- [About this exercise]
From the line containing "(289, 227) = (354, 233): none -> brown candle" onward, retype each line of the entries below exactly, last line included.

- [Supplied records]
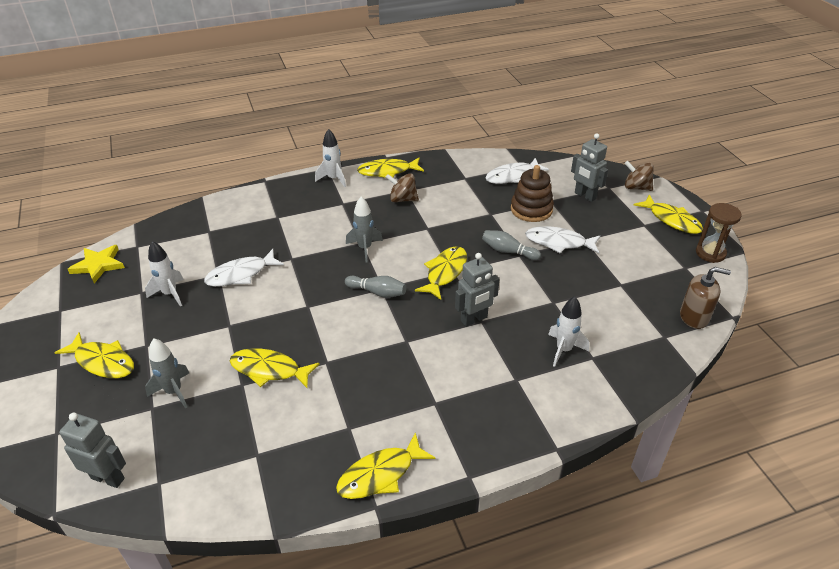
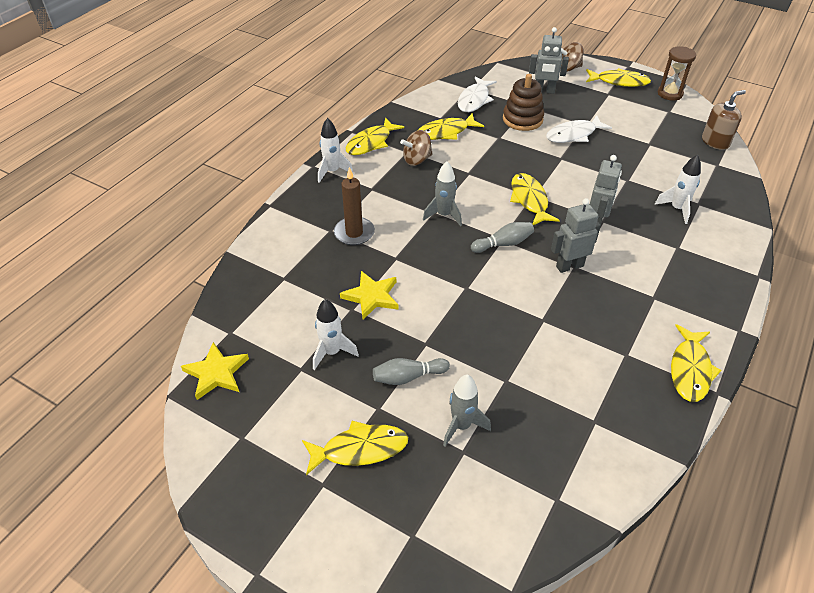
camera: 40 degrees left, 5 degrees up
(108, 478) = (513, 530): grey robot -> grey robot (569, 266)
(241, 274) = (371, 296): white fish -> yellow star
(269, 370) = (510, 355): yellow fish -> yellow fish (446, 132)
(289, 227) = (354, 233): none -> brown candle
(508, 251) = (550, 159): grey bowling pin -> grey bowling pin (408, 377)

- [Result of this task]
(289, 227) = (354, 233): none -> brown candle
(508, 251) = (550, 159): grey bowling pin -> grey bowling pin (408, 377)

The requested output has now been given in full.